● **Problem**:
Copy all data exactly. Skip pictures.

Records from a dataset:
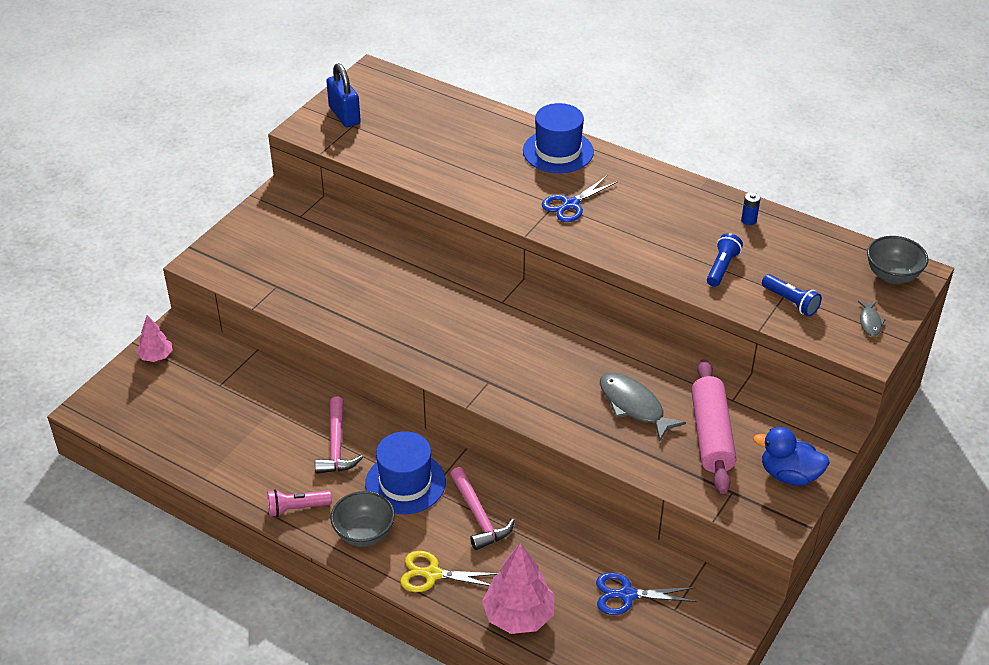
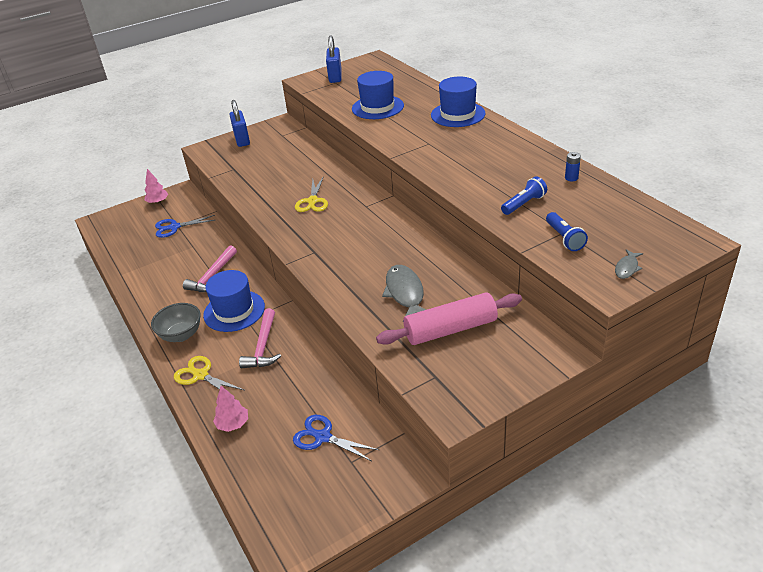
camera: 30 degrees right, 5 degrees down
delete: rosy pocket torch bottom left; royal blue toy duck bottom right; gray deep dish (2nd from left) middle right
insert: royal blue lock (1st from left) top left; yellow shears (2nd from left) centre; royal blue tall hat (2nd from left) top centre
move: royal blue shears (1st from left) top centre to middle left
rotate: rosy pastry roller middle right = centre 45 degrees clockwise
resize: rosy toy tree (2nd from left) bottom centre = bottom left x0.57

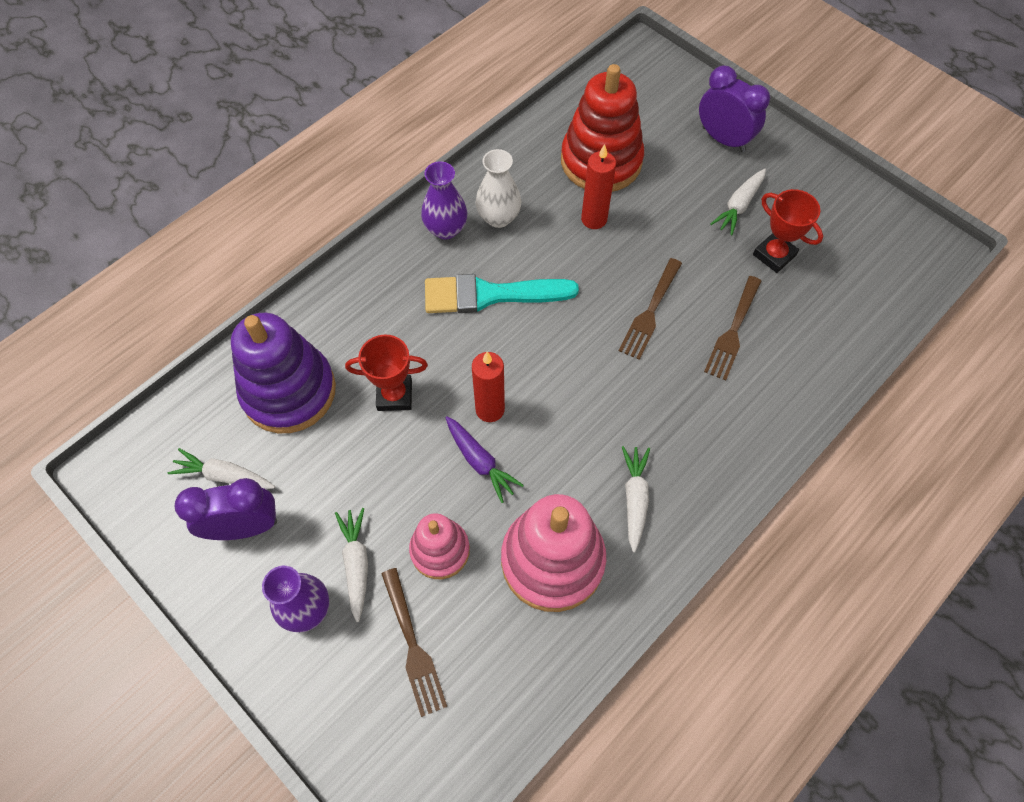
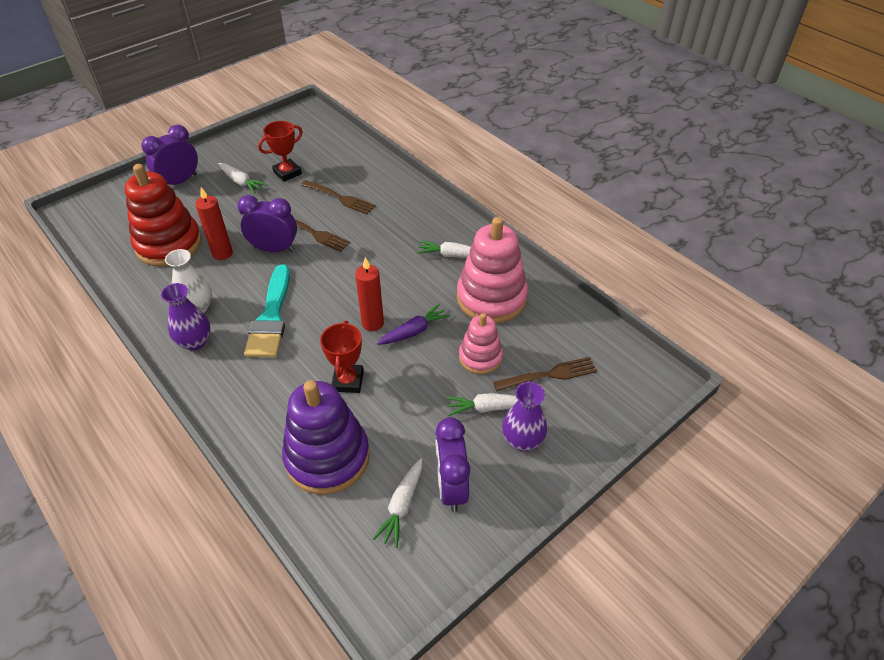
camera: 85 degrees left, 15 degrees down
insert: purple clock (2nd from left) middle left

● **Output for this task**:
camera: 30 degrees right, 5 degrees down
delete: rosy pocket torch bottom left; royal blue toy duck bottom right; gray deep dish (2nd from left) middle right
insert: royal blue lock (1st from left) top left; yellow shears (2nd from left) centre; royal blue tall hat (2nd from left) top centre
move: royal blue shears (1st from left) top centre to middle left
rotate: rosy pastry roller middle right = centre 45 degrees clockwise
resize: rosy toy tree (2nd from left) bottom centre = bottom left x0.57

camera: 85 degrees left, 15 degrees down
insert: purple clock (2nd from left) middle left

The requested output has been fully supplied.